[Exercise directions] Among the lines of the records, please find those that contain the word "zener" and copy them.

[Material to process — start]

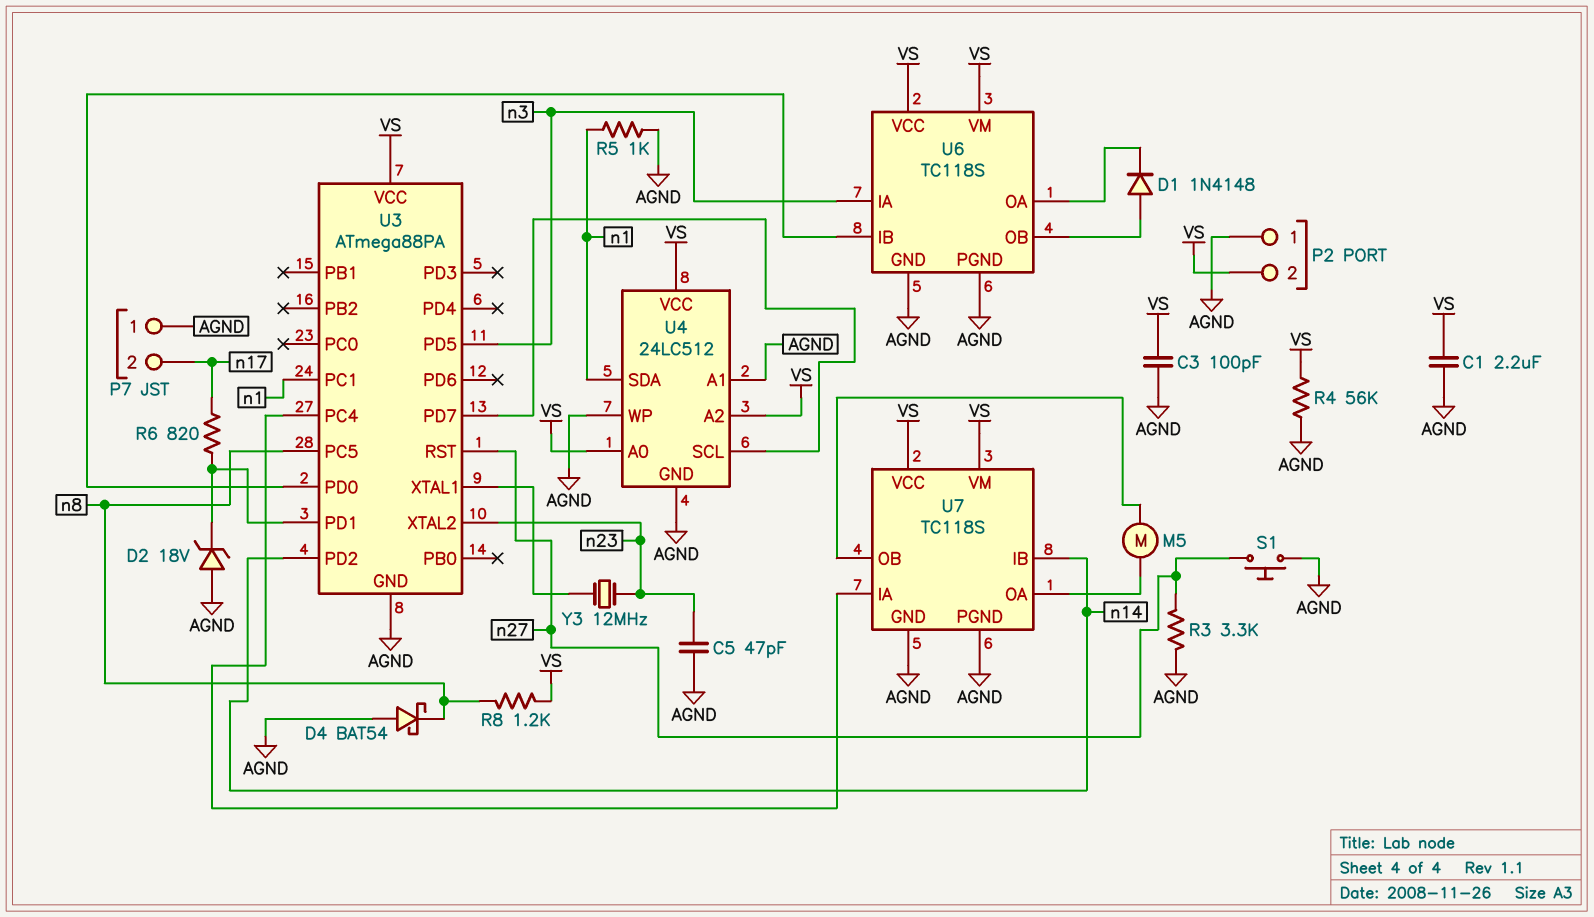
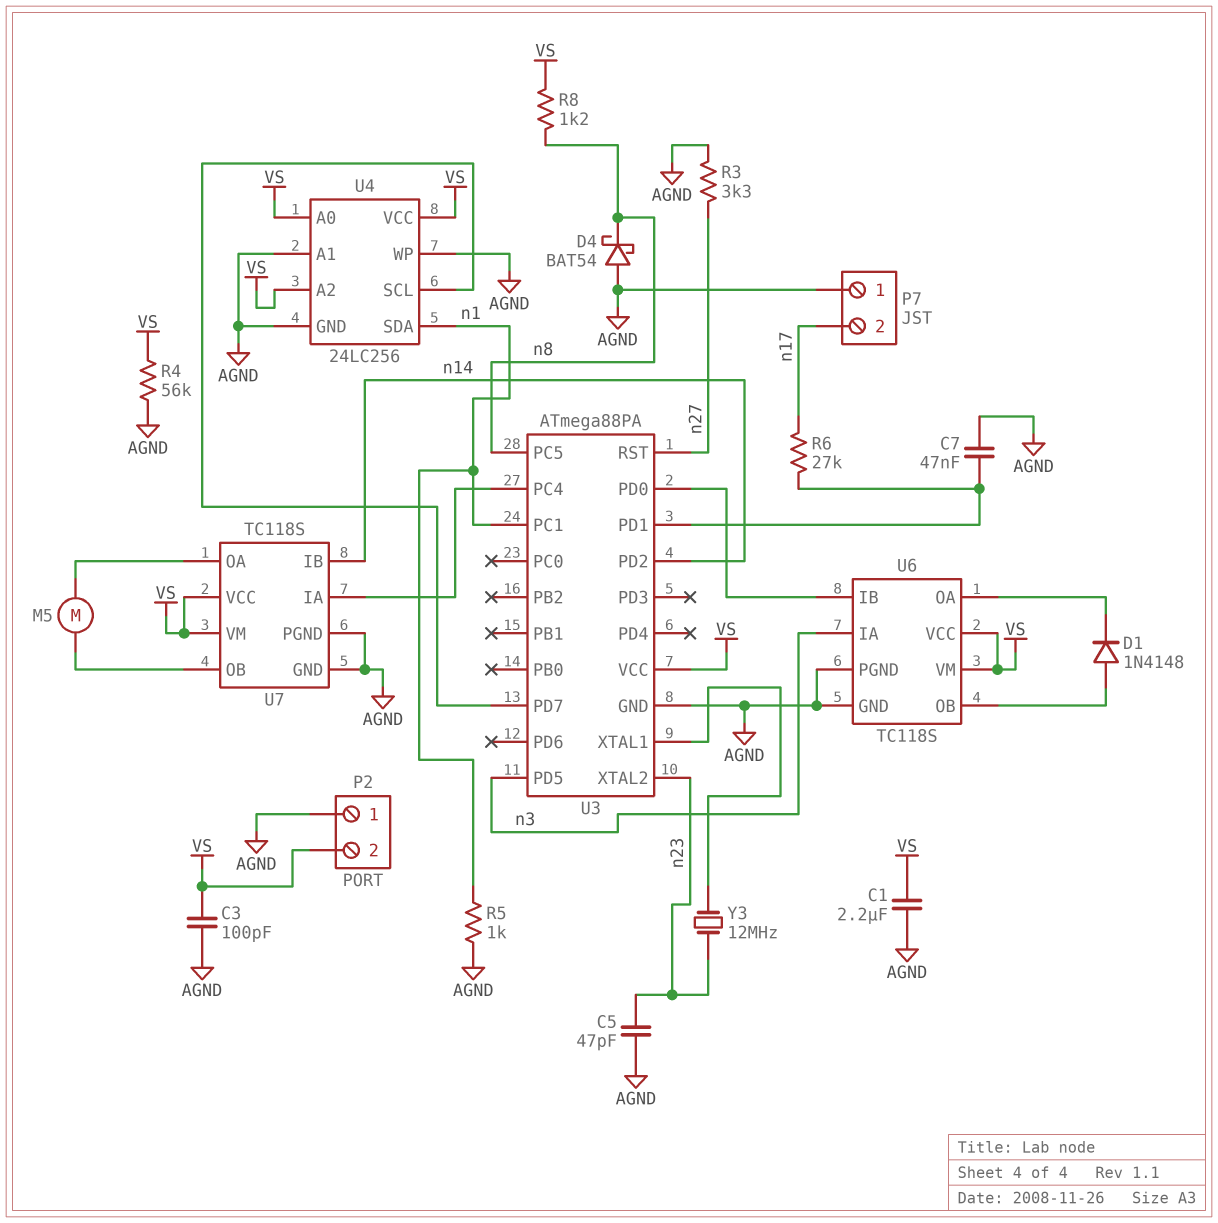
C7: none -> 47nF (AGND, U3/PD1)
D2: zener 18V (A AGND, K U3/PD1) -> none
R6: 820 (U3/PD1, n17) -> 27k (U3/PD1, n17)
S1: button (AGND, n27) -> none
U4: 24LC512 -> 24LC256

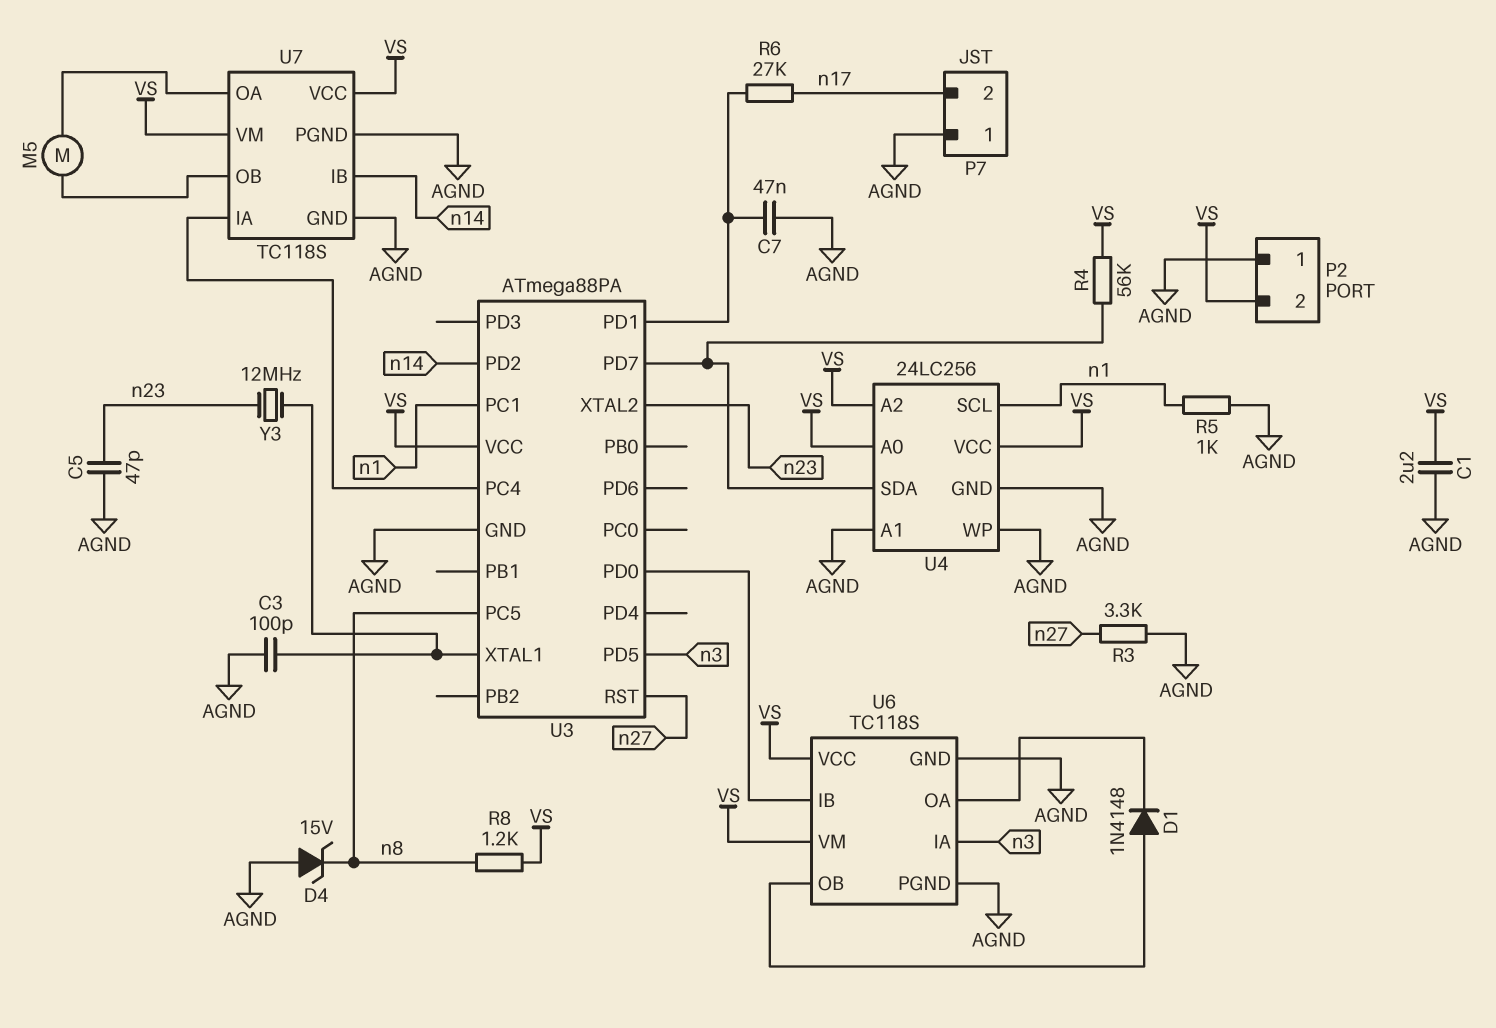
C3: 100pF (AGND, VS) -> 100pF (AGND, U3/XTAL1)
D4: schottky BAT54 (A AGND, K n8) -> zener 15V (A AGND, K n8)
R4: 56k (AGND, VS) -> 56k (U3/PD7, VS)
U4 pin SCL: U3/PD7 -> n1
U4 pin SDA: n1 -> U3/PD7

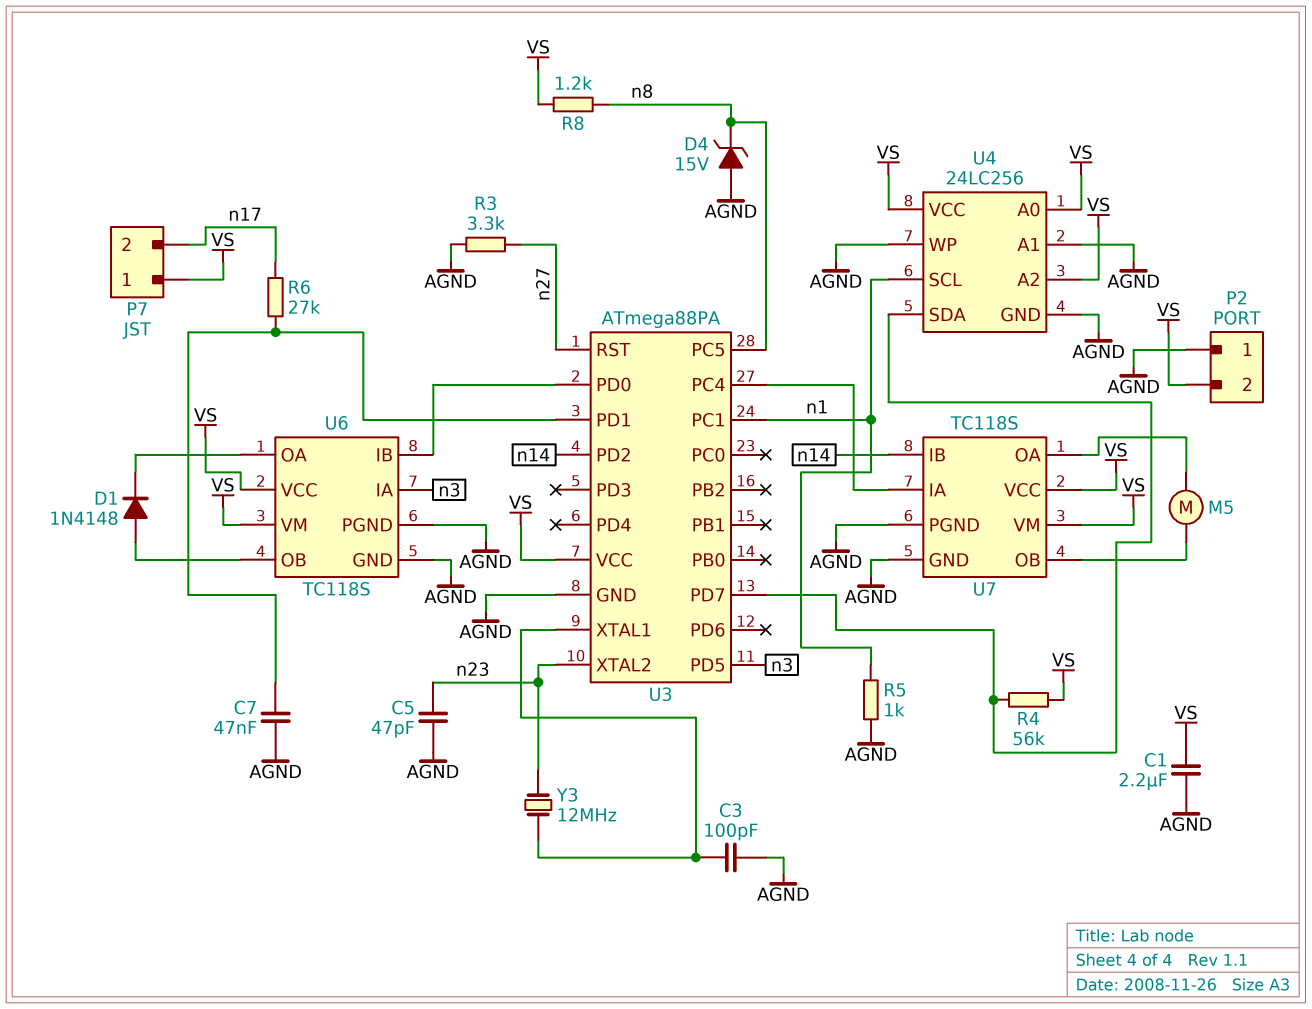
P7 pin 1: AGND -> VS

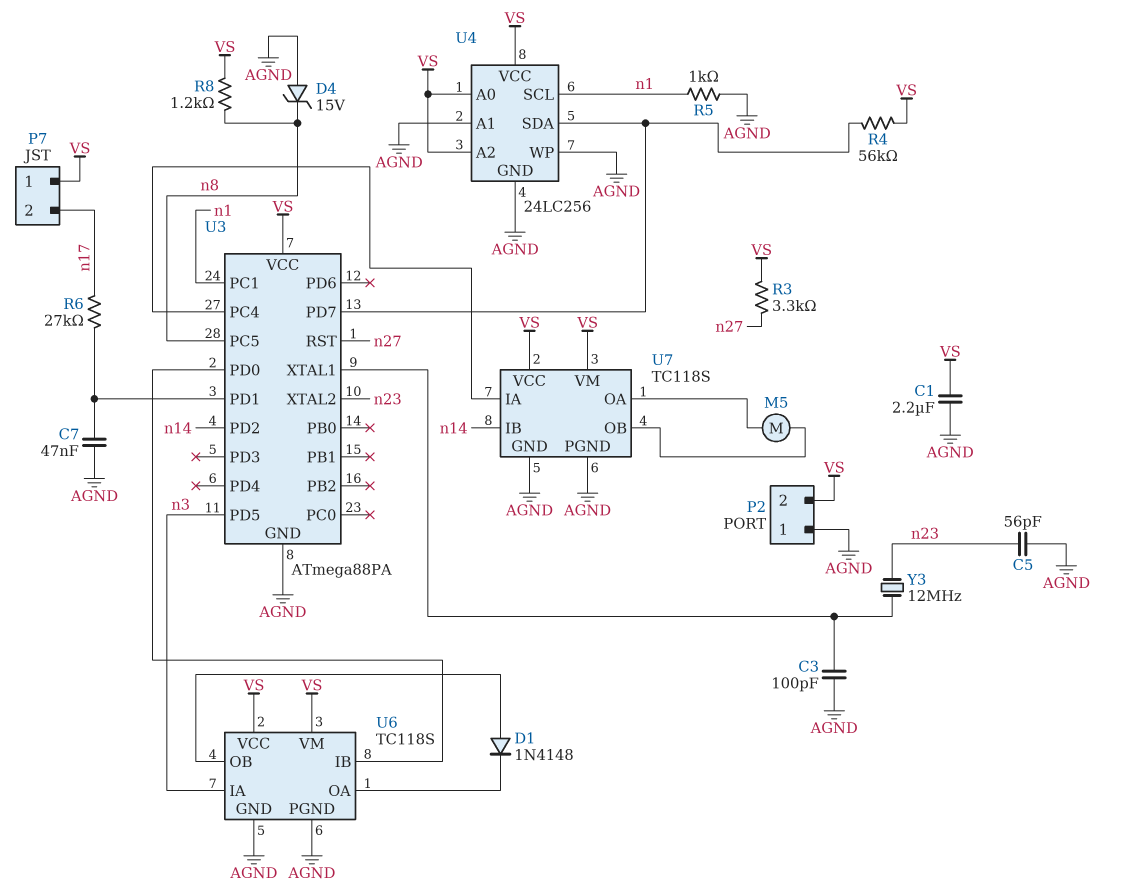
C5: 47pF (AGND, n23) -> 56pF (AGND, n23)
R3: 3.3k (AGND, n27) -> 3.3k (VS, n27)

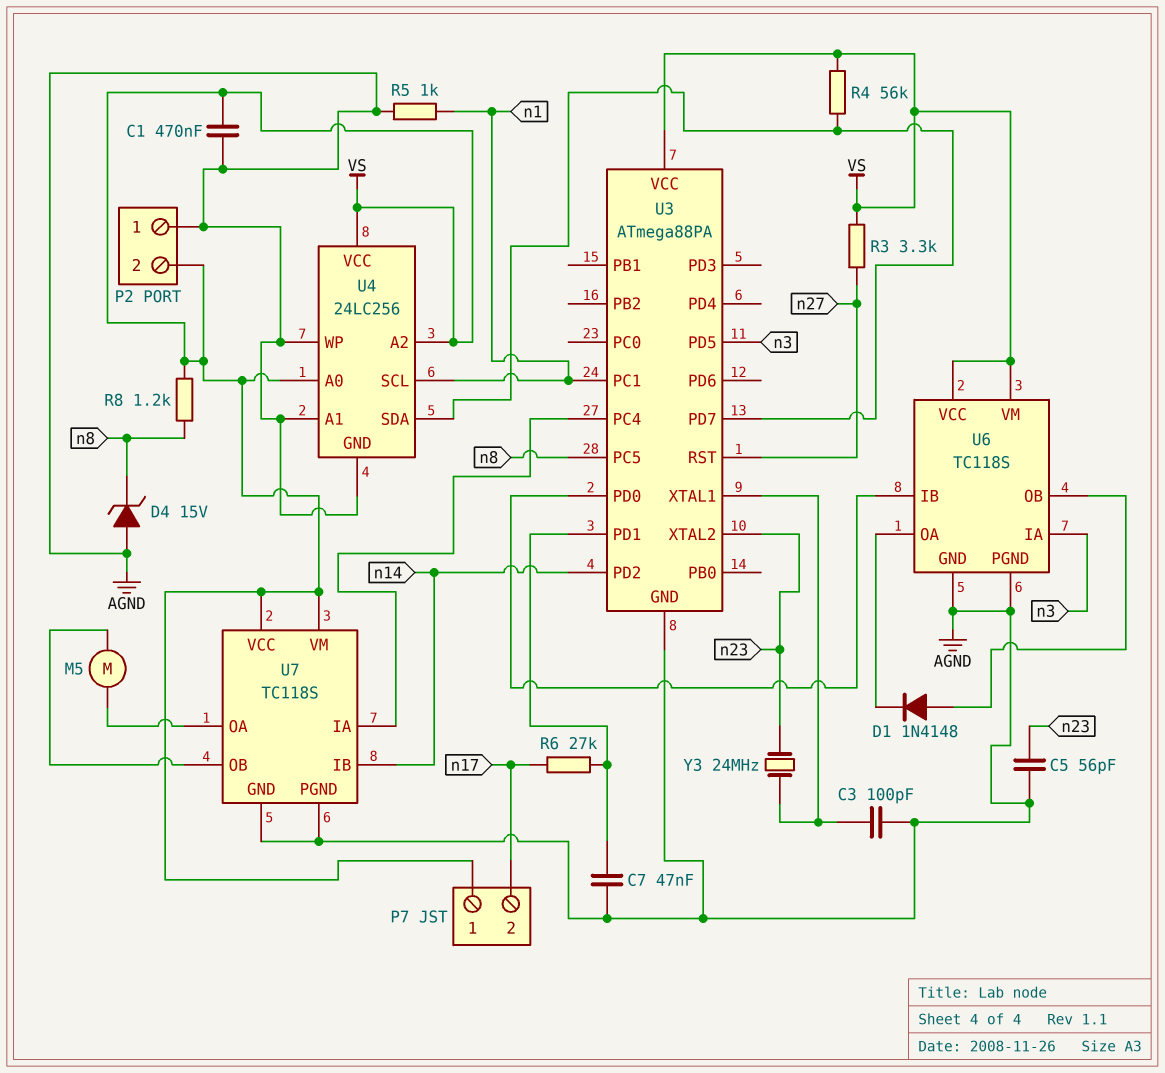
C1: 2.2uF (AGND, VS) -> 470nF (AGND, VS)
Y3: 12MHz (U3/XTAL1, n23) -> 24MHz (U3/XTAL1, n23)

[Material to process — finish]

[Solution below]
D2: zener 18V (A AGND, K U3/PD1) -> none
D4: schottky BAT54 (A AGND, K n8) -> zener 15V (A AGND, K n8)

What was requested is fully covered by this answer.